→ Exercise objective
Copy all lines in the data that contain the string "first".

→ Extracted data
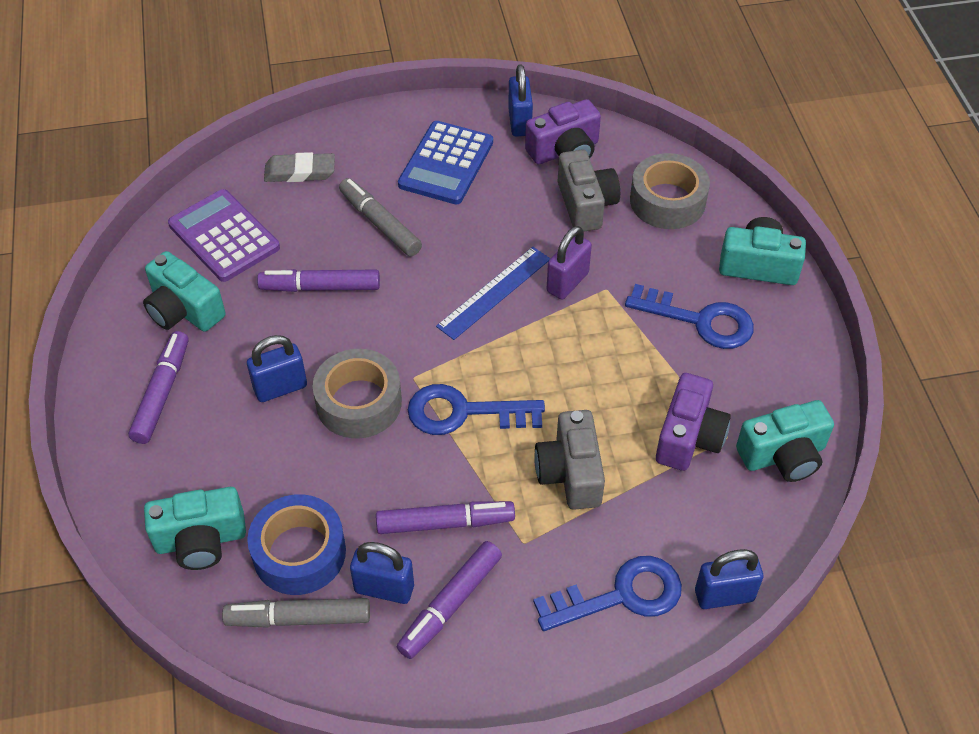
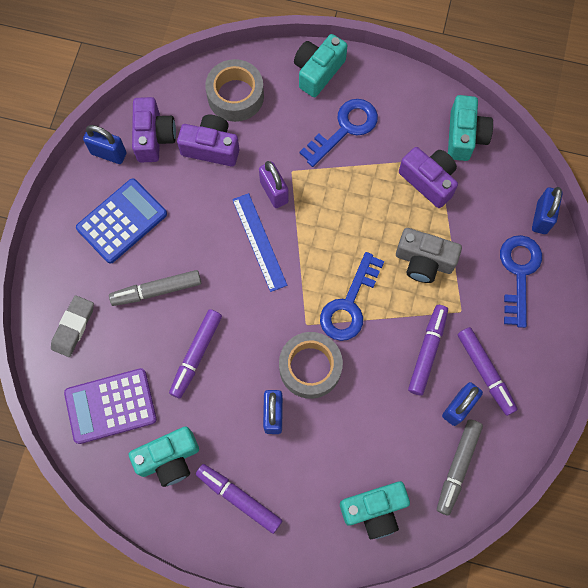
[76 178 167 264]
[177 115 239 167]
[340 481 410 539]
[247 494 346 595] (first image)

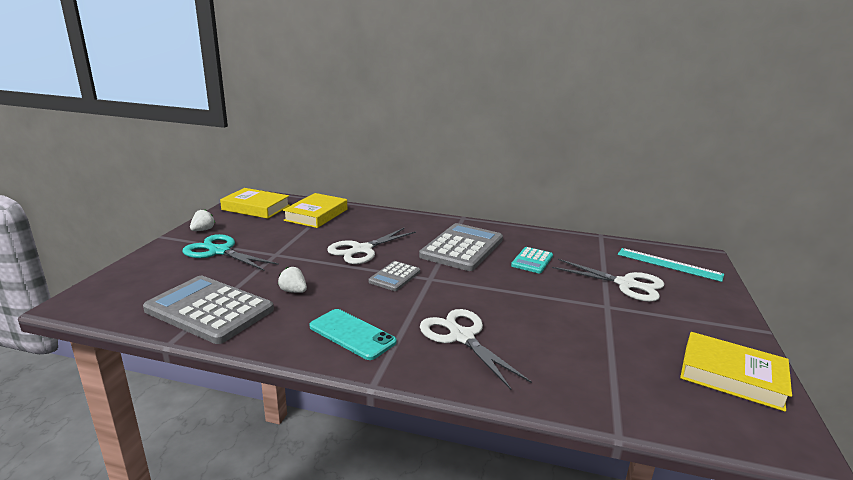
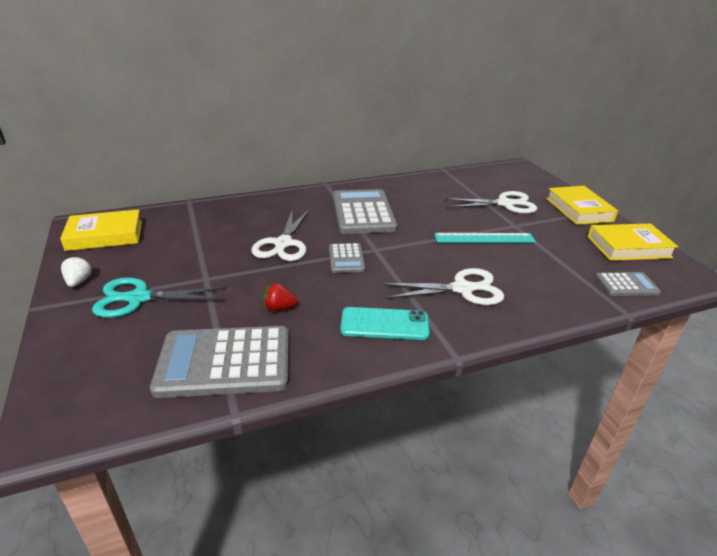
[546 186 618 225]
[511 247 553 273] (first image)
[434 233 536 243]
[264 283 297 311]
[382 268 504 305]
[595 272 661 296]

→ Exercise output
[247 494 346 595] (first image)
[511 247 553 273] (first image)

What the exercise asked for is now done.